REQUIREMENT: Transcribe verbatim every line from the line containing "none -> brown slope C7:C8 level 2 top 8" to the end of the entries, including both endpoints. Output nothing beyond those lines.

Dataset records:
▼

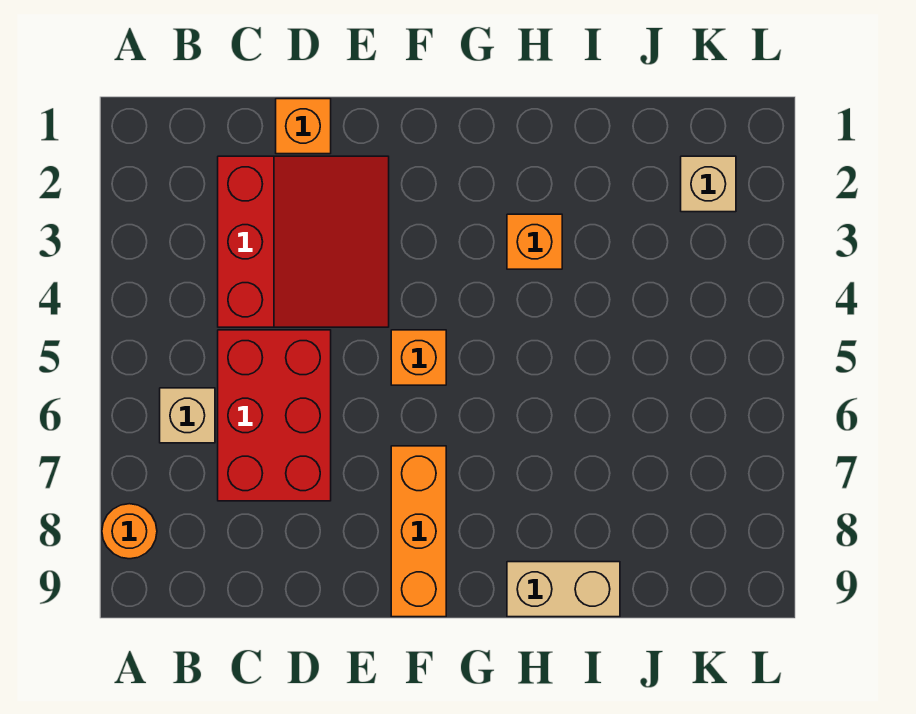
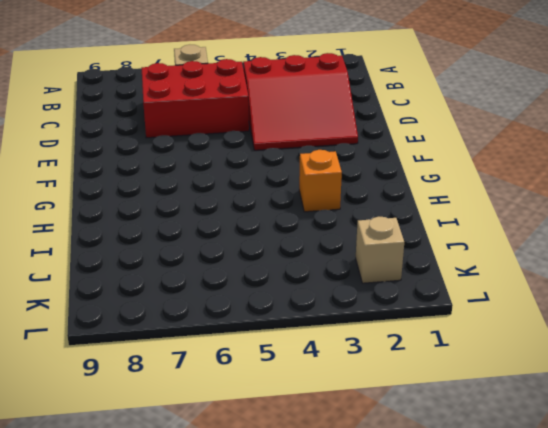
none -> orange round brick A8 level 1
none -> orange brick D1 level 1

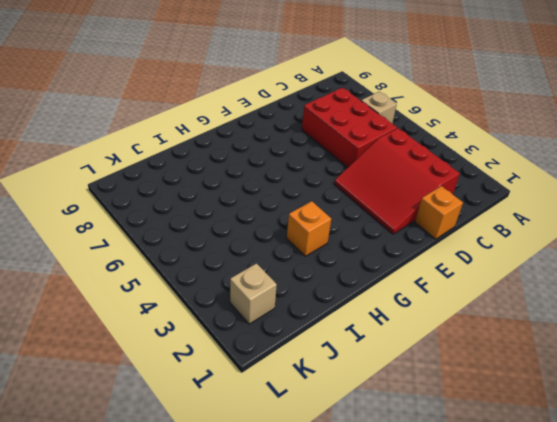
none -> orange round brick A8 level 1
none -> orange brick F5 level 1

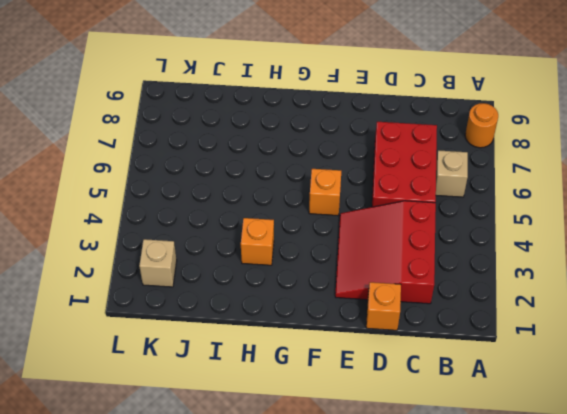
none -> orange brick F7:F9 level 1
none -> tan brick H9:I9 level 1

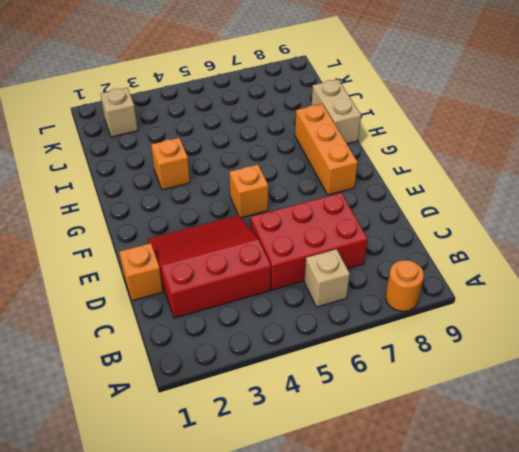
orange brick F8:H8 level 1 -> orange brick F7:F9 level 1

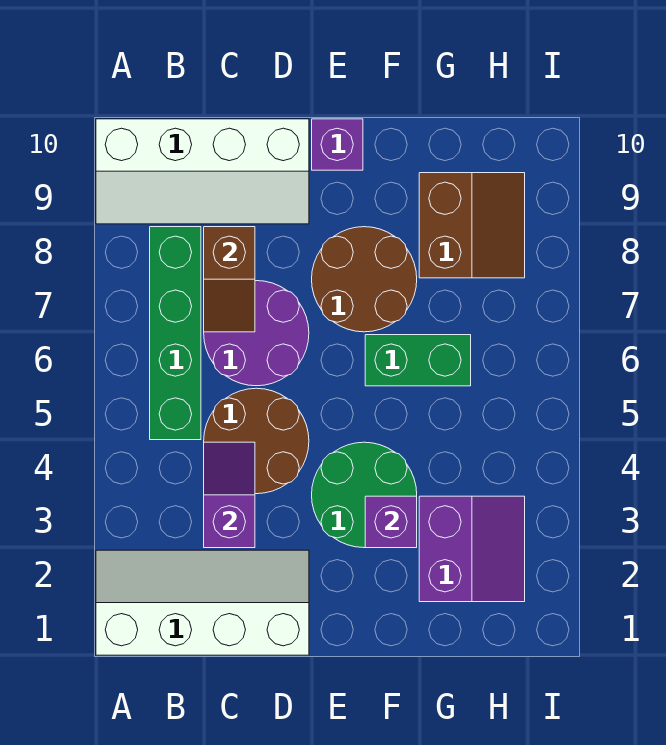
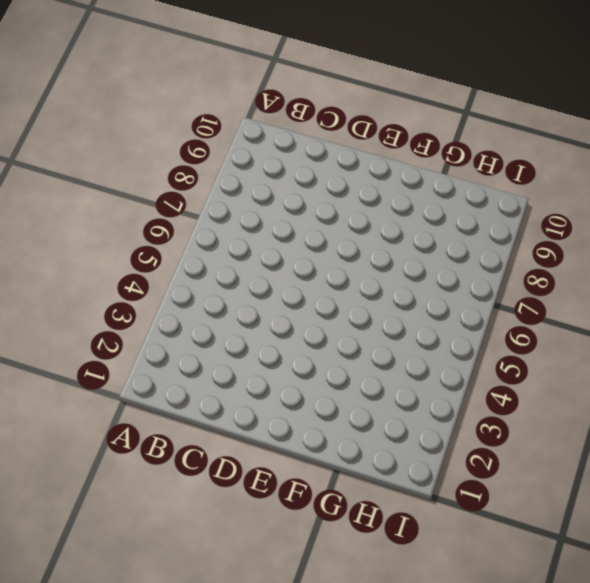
none -> white slope A1:D2 level 1 top 1
none -> white slope A9:D10 level 1 top 10
none -> green brick B5:B8 level 1

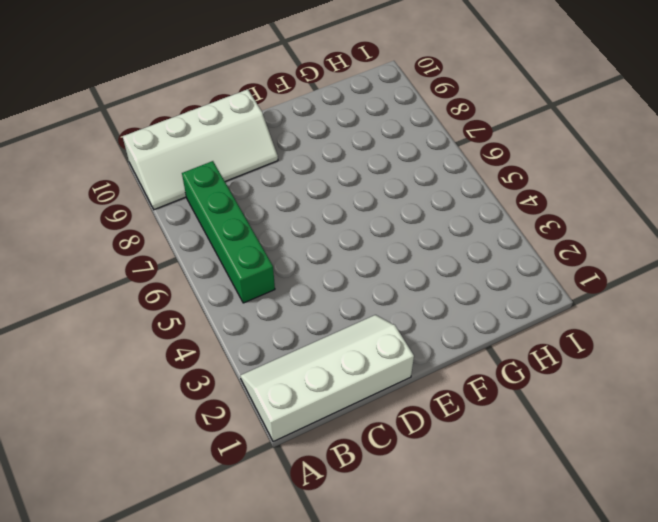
none -> brown round brick C4:D5 level 1
none -> purple round brick C6:D7 level 1
none -> green round brick E3:F4 level 1

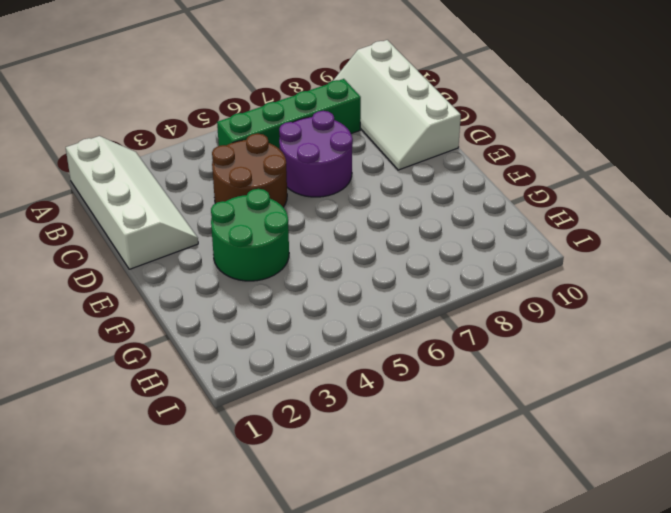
none -> brown round brick E7:F8 level 1
none -> purple brick E10 level 1
none -> green brick F6:G6 level 1

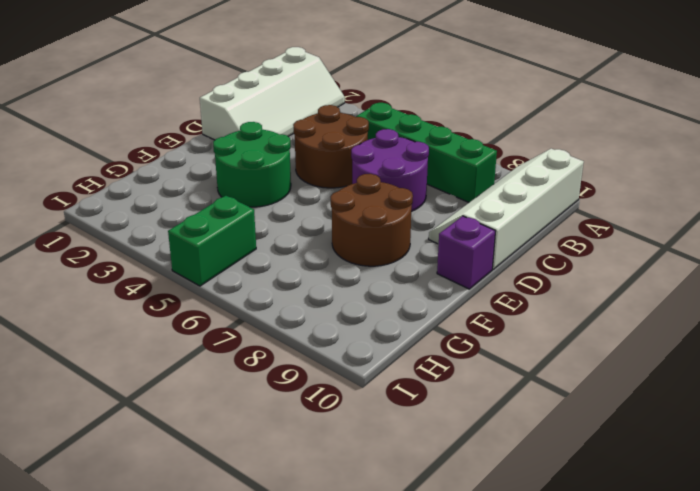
green brick H5:I5 level 1 -> green brick F6:G6 level 1
none -> purple slope G2:H3 level 1 top G
none -> brown slope G8:H9 level 1 top G
none -> purple slope C3:C4 level 2 top 3

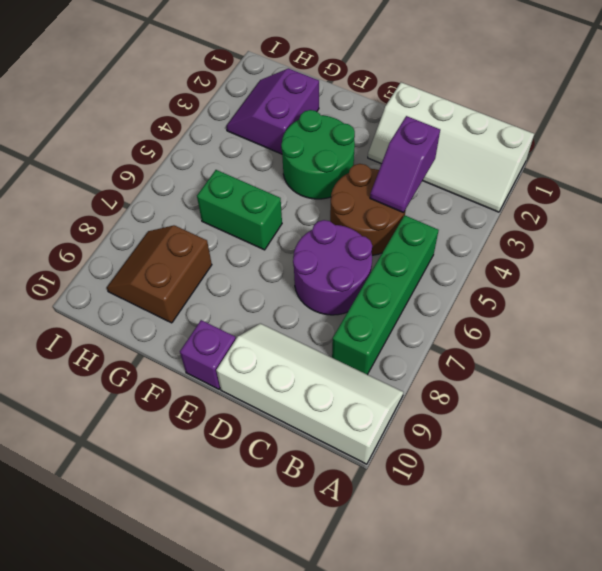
none -> brown round brick E7:F8 level 1
none -> brown slope C7:C8 level 2 top 8
none -> purple brick F3 level 2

▲

PROBLEM SOLUTION:
none -> brown slope C7:C8 level 2 top 8
none -> purple brick F3 level 2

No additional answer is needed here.